■ OBJECTIVE
Locate each line in the entries below that contains the string "pizz", matching case exactly, and copy those lines.

■ GIVEN RECORDS
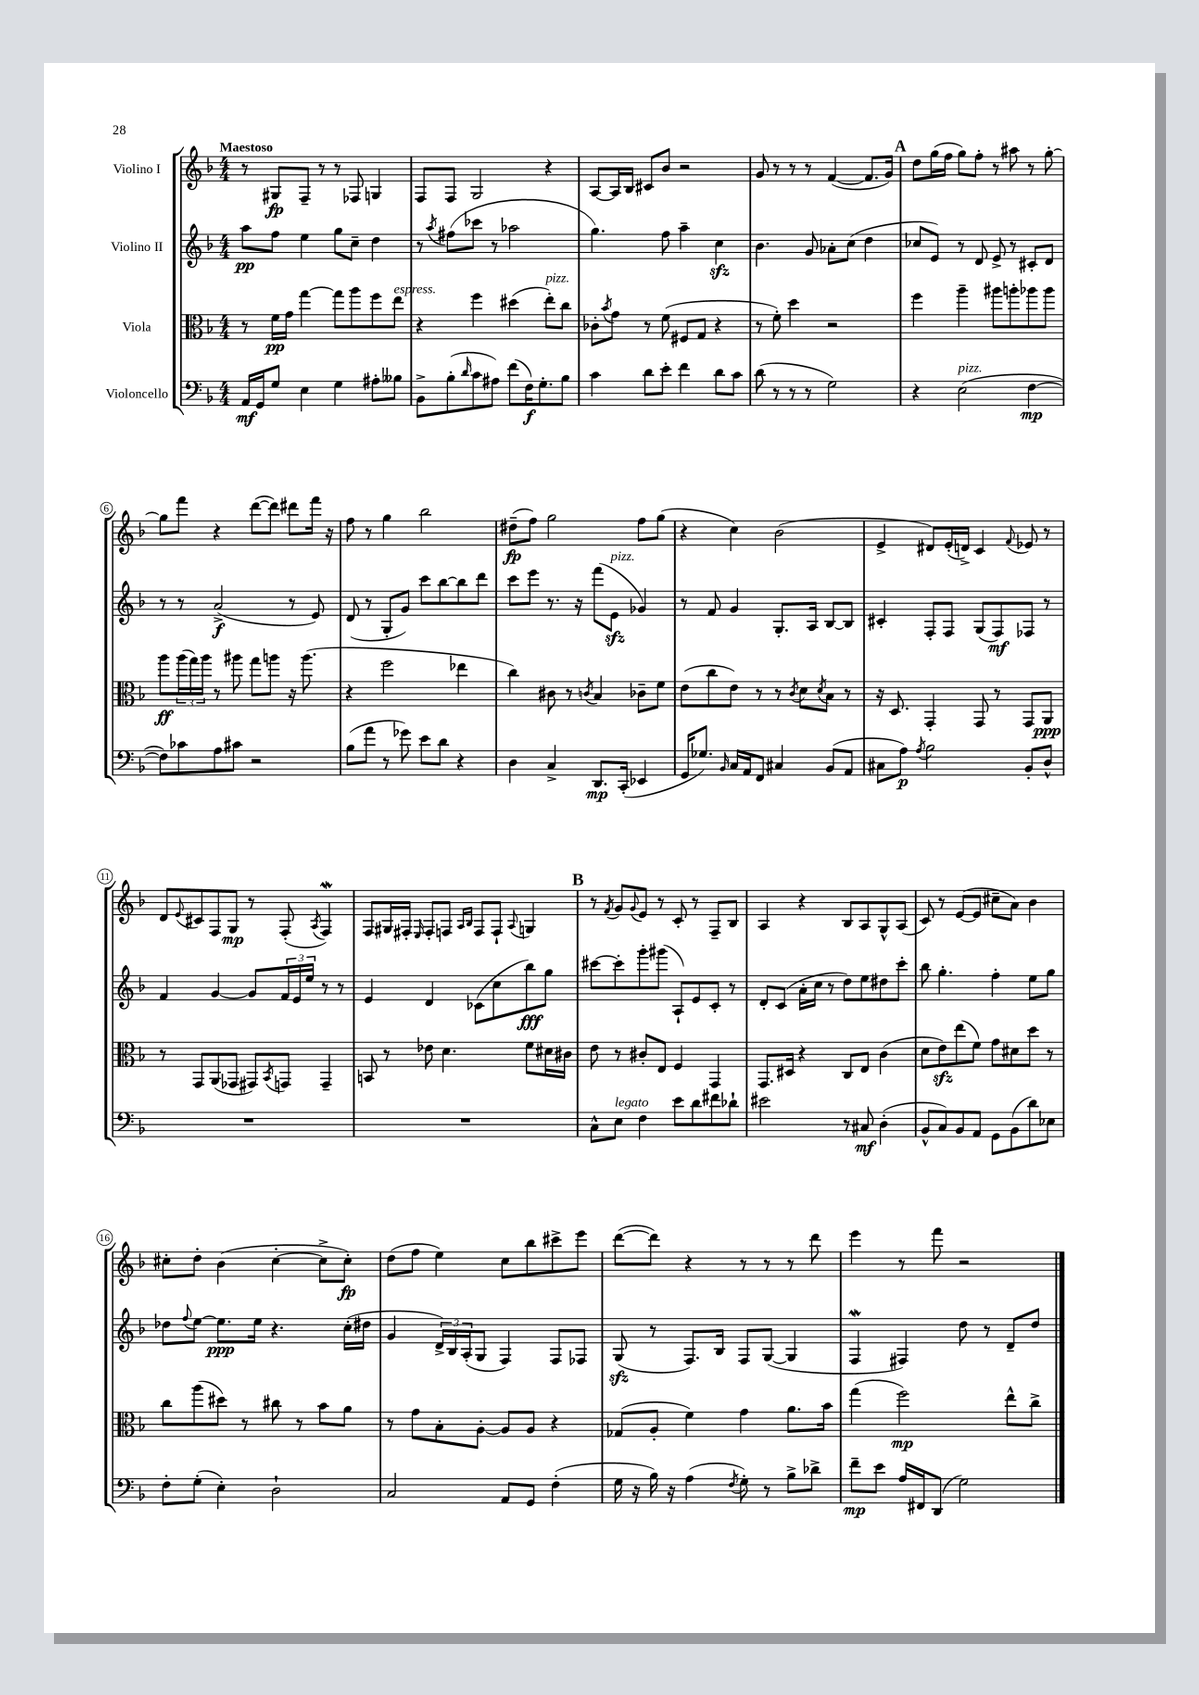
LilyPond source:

<<
\new StaffGroup <<
\new Staff = "s0" \with { instrumentName = "Violino I" } {
    \clef treble \key f \major \numericTimeSignature \time 4/4 \tempo "Maestoso"
    r8 gis8\fp f8-- r8 r8 fes8 g4 |
    f8 f8 g2 r4 |
    a8~ a16 bes16 cis'8 bes'8 r2 |
    g'8 r8 r8 r8 f'4~( f'8. g'16) |
    \mark \markup { \bold "A" } d''8 g''16( f''16 g''8) f''8-. r8 ais''8 r8 g''8~-. |
    g''8 f'''8 r4 d'''8~( d'''8) dis'''8 f'''16 r16 |
    f''8 r8 g''4 bes''2 |
    dis''8--\fp( f''8) g''2 f''8 g''8( |
    r4 c''4) bes'2( |
    e'4-> dis'8) e'16-.( d'16->) c'4 \appoggiatura { f'8 } ees'8 r8 |
    d'8 \appoggiatura { e'8 } cis'8 f8 g8\mp r8 f8-.( \acciaccatura { a8 } f4\mordent) |
    f8 gis16 fis16-. \grace { e16 } fis8-. f8 \grace { a16 bes16 } f8 f8-! \appoggiatura { a8 } g4 |
    \mark \markup { \bold "B" } r8 \acciaccatura { f'8 } g'8 \appoggiatura { g'8 } e'8 r8 c'8-. r8 f8-- bes8 |
    a4 r4 bes8 a8 g8-^ a8( |
    c'8) r8 e'8~( e'8 cis''8-- a'8) bes'4 |
    cis''8-. d''8-. bes'4( cis''4~-. cis''8-> cis''8-.\fp) |
    d''8( f''8 e''4) c''8 bes''8 cis'''8-> e'''8 |
    d'''8~( d'''8) r4 r8 r8 r8 d'''8 |
    e'''4 r8 f'''8 r2 \bar "|." |
}
\new Staff = "s1" \with { instrumentName = "Violino II" } {
    \clef treble \key f \major \numericTimeSignature \time 4/4
    a''8\pp f''8 e''4 g''8 c''8-- d''4 |
    r8 \acciaccatura { a''8 } fis''8( ces'''8 r8 aes''2 |
    g''4.) f''8 a''4-- c''4\sfz |
    bes'4. g'8 aes'8-. c''8( d''4 |
    \mark \markup { \bold "A" } ces''8 e'8) r8 d'8 e'8-> r8 cis'8-. d'8 |
    r8 r8 a'2->\f( r8 e'8) |
    d'8( r8 g8-. g'8) c'''8 bes''8~ bes''8 d'''8 |
    c'''8 e'''8 r8. r16 f'''8( e'8\sfz^\markup { \italic "pizz." } ges'4) |
    r8 f'8 g'4 g8.-. a16 bes8~ bes8 |
    cis'4-. f8-. f8 g8( f8\mf) fes8 r8 |
    f'4 g'4~ g'8 \tuplet 3/2 { f'16 e'16 e''16 } r8 r8 |
    e'4 d'4 ces'8( c''8 bes''8\fff) g''8 |
    \mark \markup { \bold "B" } cis'''8~ cis'''8-. g'''8-. gis'''8( a8-!) e'8 c'8-. r8 |
    d'8-. c'8( a'16-. c''16 r8 d''8) e''8 dis''8 c'''8-. |
    bes''8 g''4.-. f''4-. e''8 g''8 |
    des''8 \appoggiatura { f''8 } e''8~ e''8.\ppp e''16 r4. c''16-.( dis''16 |
    g'4 \tuplet 3/2 { d'16->) bes16 a16-.( } g8 f4) f8 fes8 |
    g8\sfz( r8 f8.) bes16 f8 g8~( g4 |
    f4\mordent fis4) d''8 r8 d'8-- d''8 \bar "|." |
}
\new Staff = "s2" \with { instrumentName = "Viola" } {
    \clef alto \key f \major \numericTimeSignature \time 4/4
    r8 f'16\pp g'16 g''4~ g''8 a''8 f''8 e''8^\markup { \italic "espress." } |
    r4 f''4 dis''4( e''8-.^\markup { \italic "pizz." }) c''8 |
    ces'8-. \acciaccatura { bes'8 } g'8 r8 f'8( fis8 g8 r4 |
    r8 f'8-.) d''4 r2 |
    \mark \markup { \bold "A" } f''4 a''4-- ais''8 a''8-. aes''8 aes''8 |
    a''8\ff \tuplet 3/2 { a''16( g''16) a''16 } r8 ais''8 g''8 a''8 r16 a''8.( |
    r4 f''2 ees''4 |
    c''4) cis'8 r8 \acciaccatura { c'8 } bes4 ces'8-- f'8 |
    e'8( c''8 e'8) r8 r8 \acciaccatura { c'8 } d'8 \acciaccatura { d'8 } bes8 r8 |
    r16 d8. g,4-. g,8 r8 g,8 a,8\ppp |
    r8 g,8 a,8( ges,8 gis,8) \acciaccatura { bes,8 } g,8 g,4-- |
    b,8 r8 ees'8 d'4. f'8 dis'16 cis'16 |
    \mark \markup { \bold "B" } e'8 r8 cis'8-. e8 f4 g,4 |
    g,8. dis16 r4 c8 e8 c'4( |
    d'8 e'8\sfz) e''8( f'8) g'8 dis'8 d''8 r8 |
    c''8 a''8( dis''8) r8 cis''8 r8 bes'8 a'8 |
    r8 g'8 bes8-. a8~-. a8 a8 r4 |
    ges8( a8-. f'4) g'4 a'8. bes'16 |
    g''4( f''2\mp) e''8-^ c''8-> \bar "|." |
}
\new Staff = "s3" \with { instrumentName = "Violoncello" } {
    \clef bass \key f \major \numericTimeSignature \time 4/4
    a,16\mf g,16 g8 e4 g4 ais8-. beses8 |
    bes,8-> bes8-.( \grace { d'16 } c'8 ais8) f'8( f16\f) g8.-. bes8 |
    c'4 d'8 e'8-. f'4 d'8 c'8 |
    d'8( r8 r8 r8 g2) |
    \mark \markup { \bold "A" } r4 e2^\markup { \italic "pizz." }( f4~\mp |
    f8) ces'8 a8 cis'8 r2 |
    bes8( a'8 r8 ges'8) e'8 d'8 r4 |
    d4 c4-> d,8.\mp c,16-.( ees,4 |
    g,16 ges8.) \grace { bes,16 } c16 a,16 f,8 cis4 bes,8( a,8 |
    cis8 a8\p) \acciaccatura { a8 } bes2 bes,8-. d8-^ |
    R1 |
    R1 |
    \mark \markup { \bold "B" } c8-^ e8^\markup { \italic "legato" } f4 e'8 d'8 fis'8 des'8-! |
    eis'2 r8 cis8\mf d4-.( |
    bes,8-^ c8) bes,8 a,8 g,8 bes,8( d'8) ees8 |
    f8-. g8-.( e4-.) d2-! |
    c2 a,8 g,8 f4-.( |
    g16 r16 bes16) r16 a4( \acciaccatura { f8 } g8-.) r8 bes8-> des'8-> |
    f'8--\mp e'8 a16 fis,16 d,8( g2) \bar "|." |
}
>>
>>
\layout { \context { \Score \override BarNumber.stencil = #(make-stencil-circler 0.1 0.3 ly:text-interface::print) } }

■ WORKED ANSWER
    c'''8 e'''8 r8. r16 f'''8( e'8\sfz^\markup { \italic "pizz." } ges'4) |
    r4 f''4 dis''4( e''8-.^\markup { \italic "pizz." }) c''8 |
    \mark \markup { \bold "A" } r4 e2^\markup { \italic "pizz." }( f4~\mp |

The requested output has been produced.